SUPPLIED INFORMATION -
=-=-=

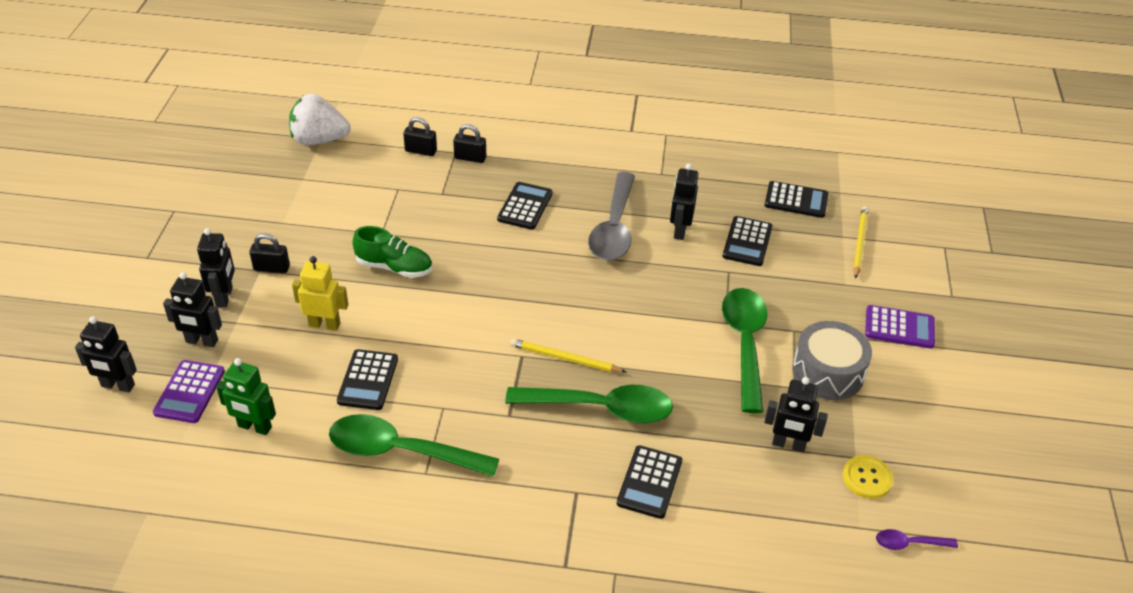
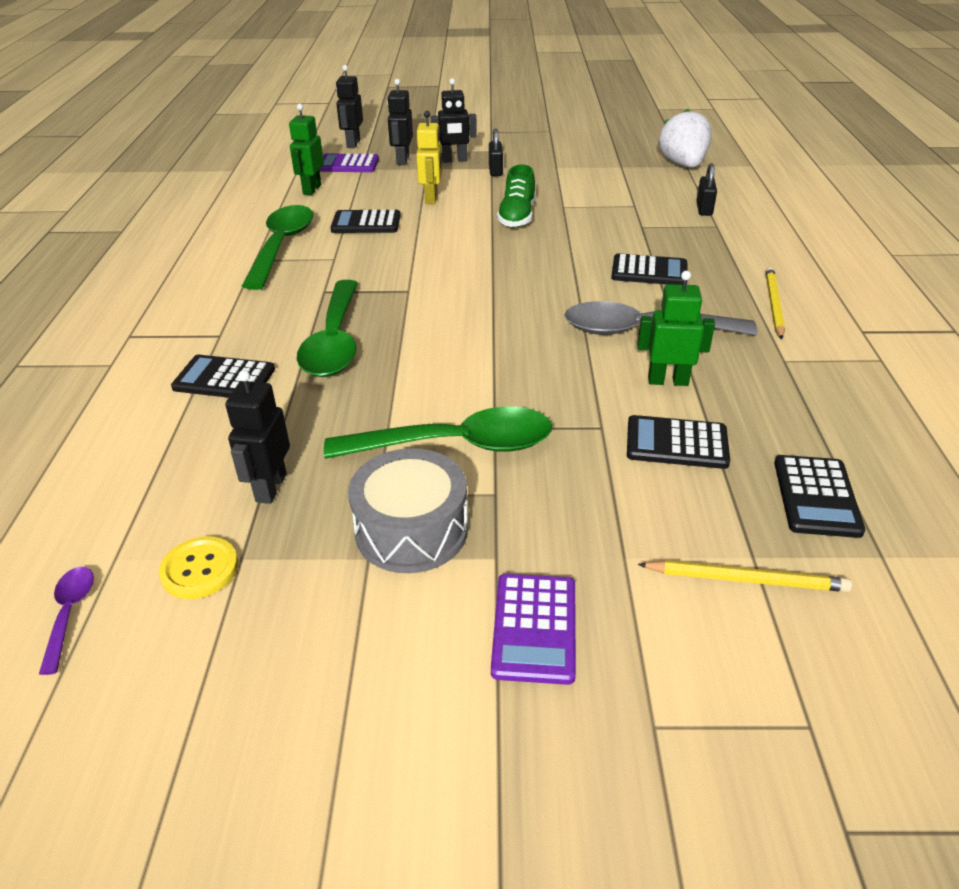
camera: 85 degrees right, 5 degrees down
black padlock [453,124,486,163] -> none
yellow pencil [510,339,626,372] -> yellow pencil moved to [766,267,785,339]
black robot [670,164,699,240] -> green robot [637,271,715,386]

=-=-=

EXERCISE - Examine the listing and say how many of its lines contain the string "black". Give the number alone.

EXERCISE SOLUTION - 2